* _DATA PROVIDED_
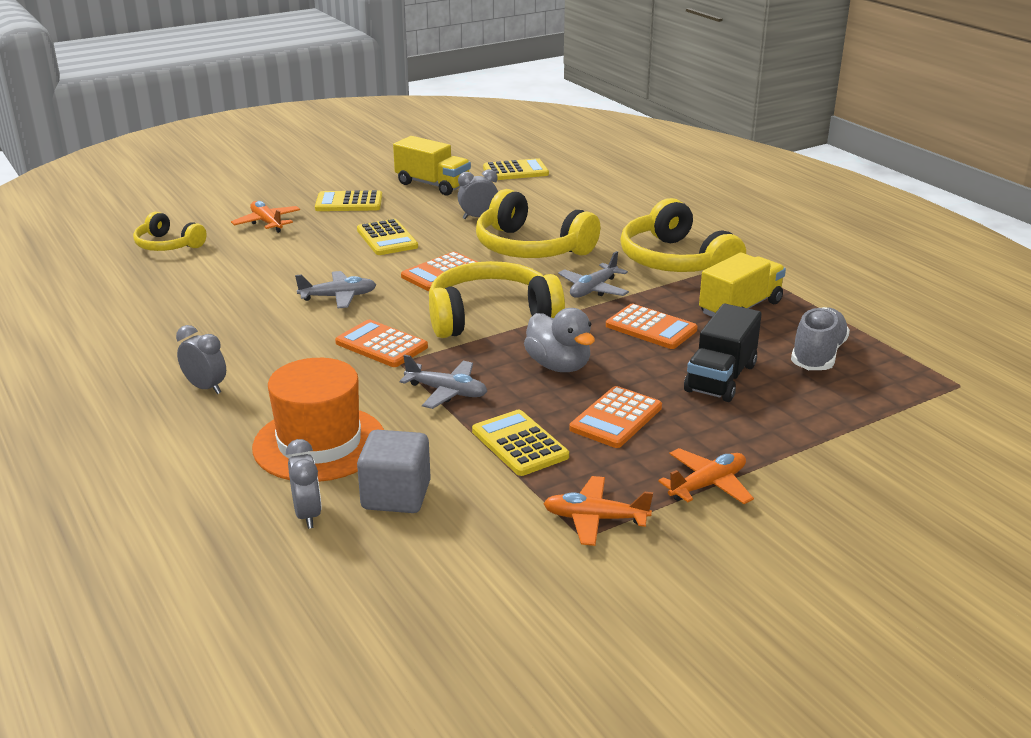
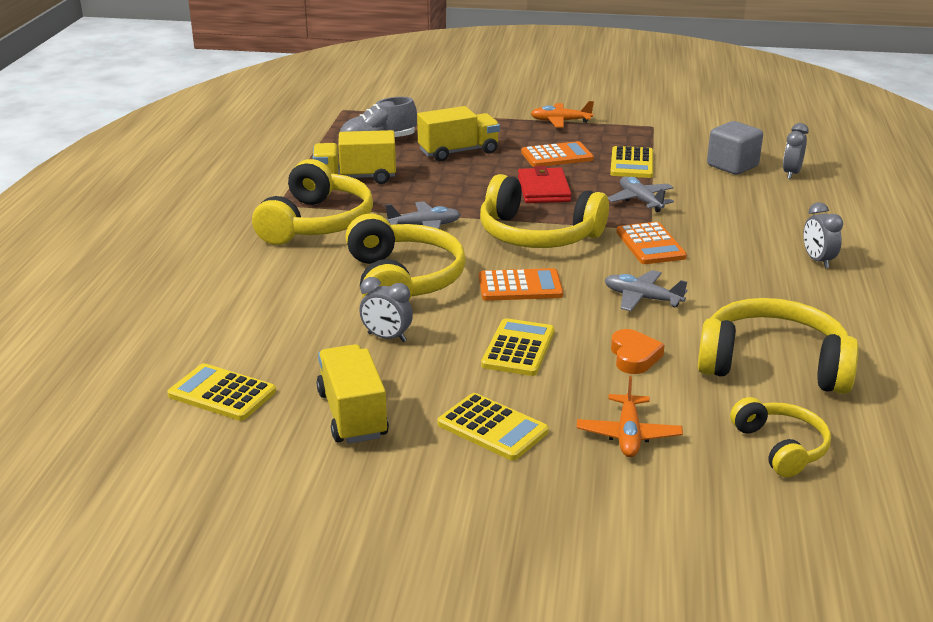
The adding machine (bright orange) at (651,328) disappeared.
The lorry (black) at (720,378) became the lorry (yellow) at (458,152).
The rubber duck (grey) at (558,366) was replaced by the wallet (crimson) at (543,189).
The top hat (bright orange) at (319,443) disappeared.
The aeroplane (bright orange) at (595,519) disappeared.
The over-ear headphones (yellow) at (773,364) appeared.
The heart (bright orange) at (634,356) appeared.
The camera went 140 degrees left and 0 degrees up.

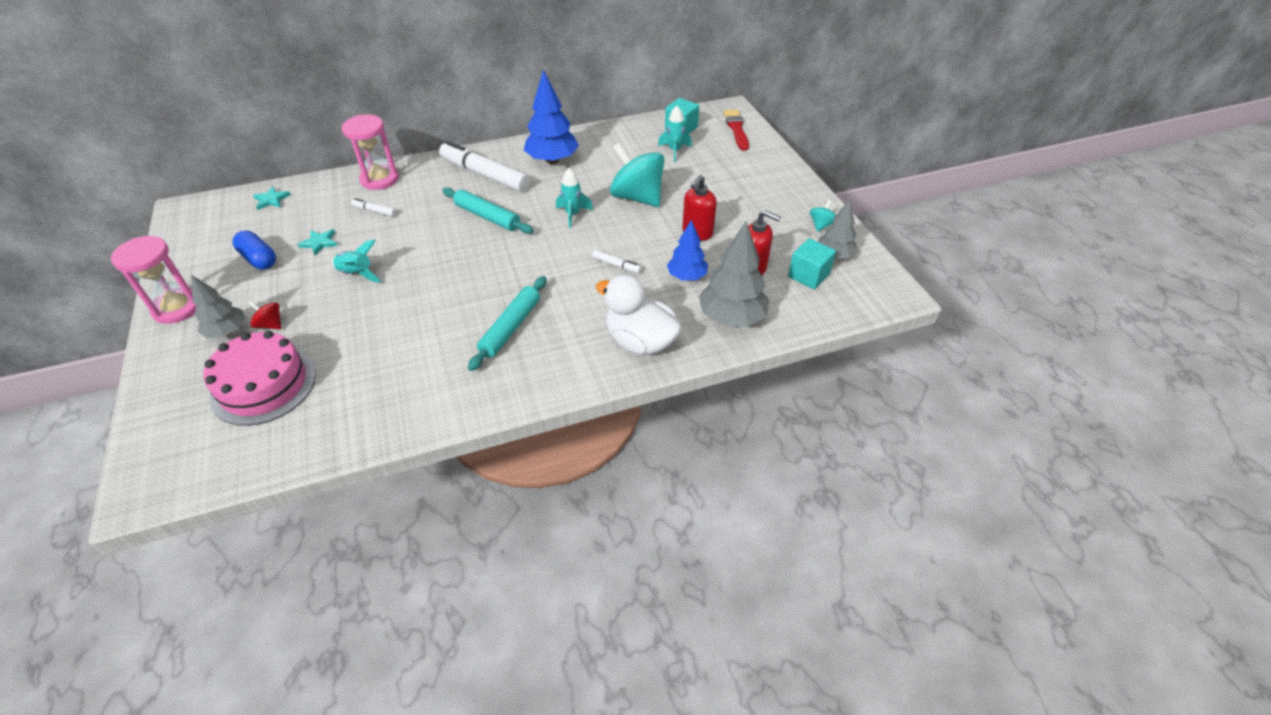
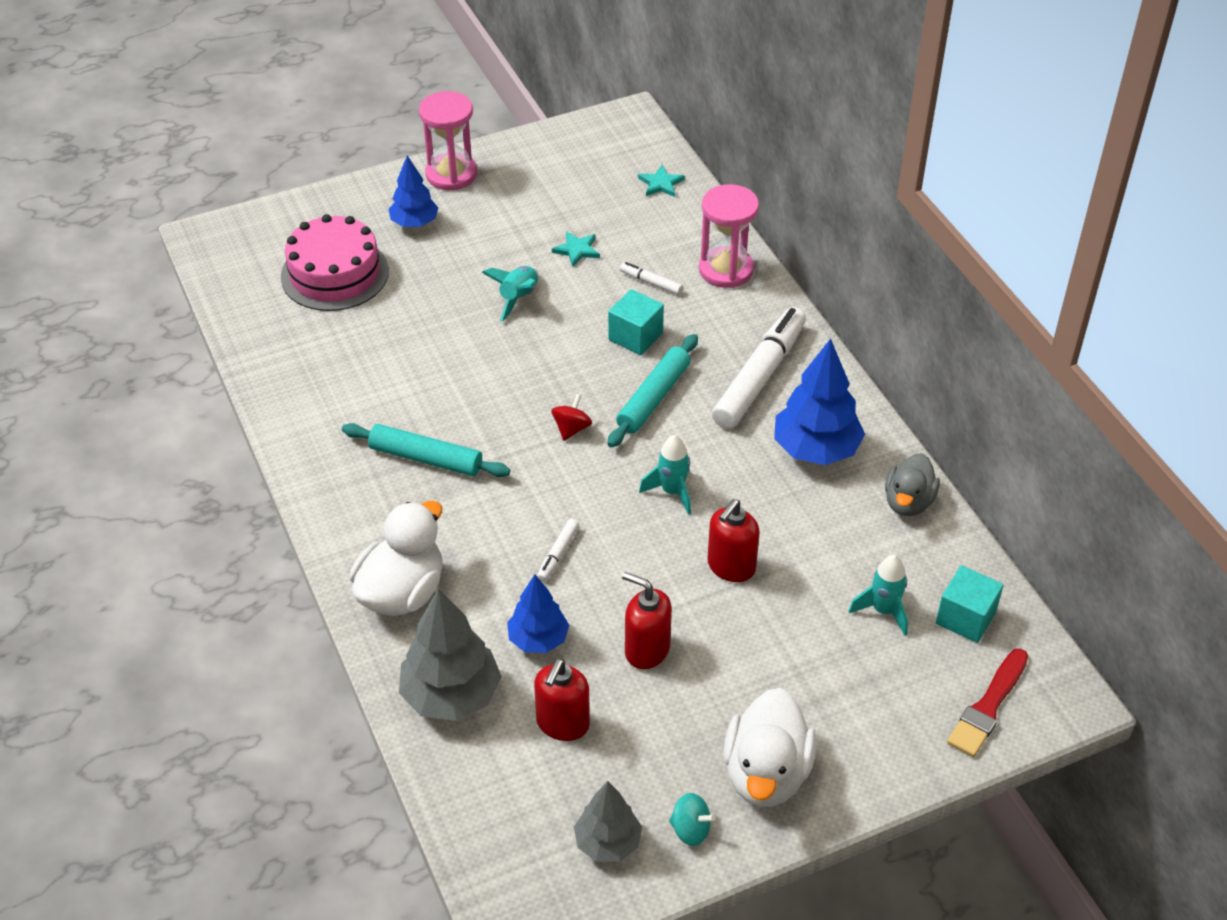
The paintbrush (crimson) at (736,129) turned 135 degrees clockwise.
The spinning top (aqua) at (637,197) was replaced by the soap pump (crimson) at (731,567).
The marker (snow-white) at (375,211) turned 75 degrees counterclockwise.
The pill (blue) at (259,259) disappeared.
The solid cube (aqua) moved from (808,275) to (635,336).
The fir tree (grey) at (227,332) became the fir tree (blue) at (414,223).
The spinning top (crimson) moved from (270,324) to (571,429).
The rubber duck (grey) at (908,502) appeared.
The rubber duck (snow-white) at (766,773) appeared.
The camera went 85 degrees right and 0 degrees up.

* _WHAT YOU HAVE TO DO_
Send back every line above exactly, skipping all pictures.

* _TASK RESULT_
The adding machine (bright orange) at (651,328) disappeared.
The lorry (black) at (720,378) became the lorry (yellow) at (458,152).
The rubber duck (grey) at (558,366) was replaced by the wallet (crimson) at (543,189).
The top hat (bright orange) at (319,443) disappeared.
The aeroplane (bright orange) at (595,519) disappeared.
The over-ear headphones (yellow) at (773,364) appeared.
The heart (bright orange) at (634,356) appeared.
The camera went 140 degrees left and 0 degrees up.

The paintbrush (crimson) at (736,129) turned 135 degrees clockwise.
The spinning top (aqua) at (637,197) was replaced by the soap pump (crimson) at (731,567).
The marker (snow-white) at (375,211) turned 75 degrees counterclockwise.
The pill (blue) at (259,259) disappeared.
The solid cube (aqua) moved from (808,275) to (635,336).
The fir tree (grey) at (227,332) became the fir tree (blue) at (414,223).
The spinning top (crimson) moved from (270,324) to (571,429).
The rubber duck (grey) at (908,502) appeared.
The rubber duck (snow-white) at (766,773) appeared.
The camera went 85 degrees right and 0 degrees up.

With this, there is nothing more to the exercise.